[Opening PROVIDED MATERIAL section]
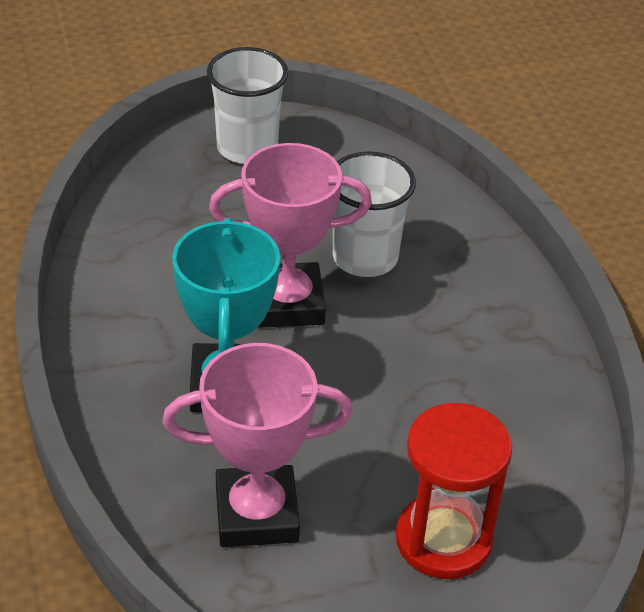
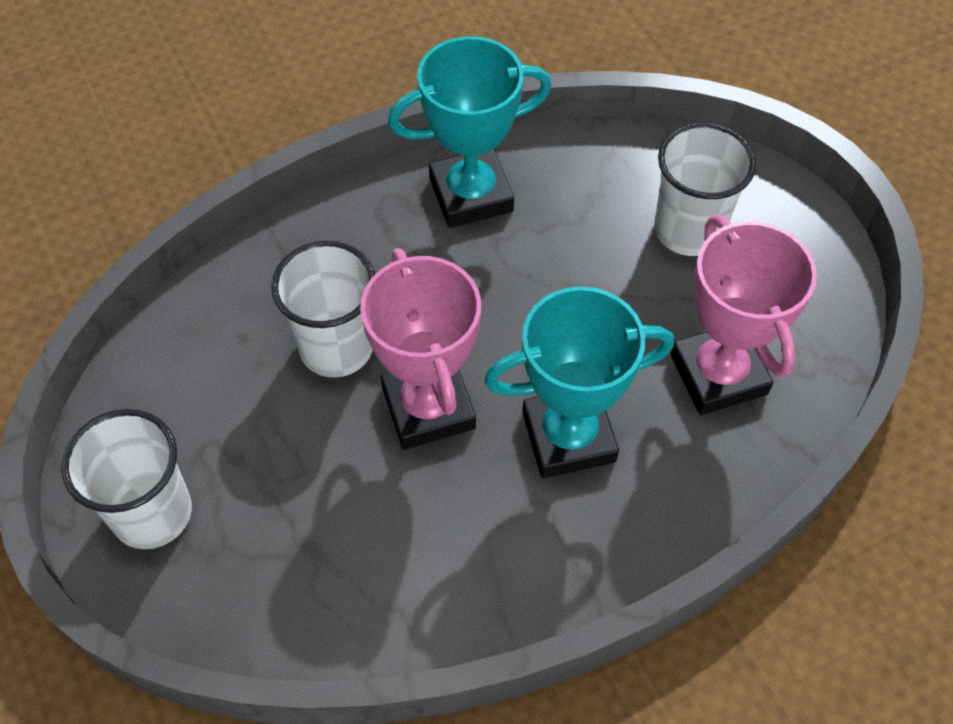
camera: 100 degrees left, 15 degrees up
(443, 539) = (688, 230): red hourglass -> white cup
(522, 373) = (471, 194): none -> turquoise trophy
[Closing PROVIDED MATERIAL section]
### YOUR GOAL
Print every line of the material above exactly as it reads, skipping the pictures.

### TASK RESULT
camera: 100 degrees left, 15 degrees up
(443, 539) = (688, 230): red hourglass -> white cup
(522, 373) = (471, 194): none -> turquoise trophy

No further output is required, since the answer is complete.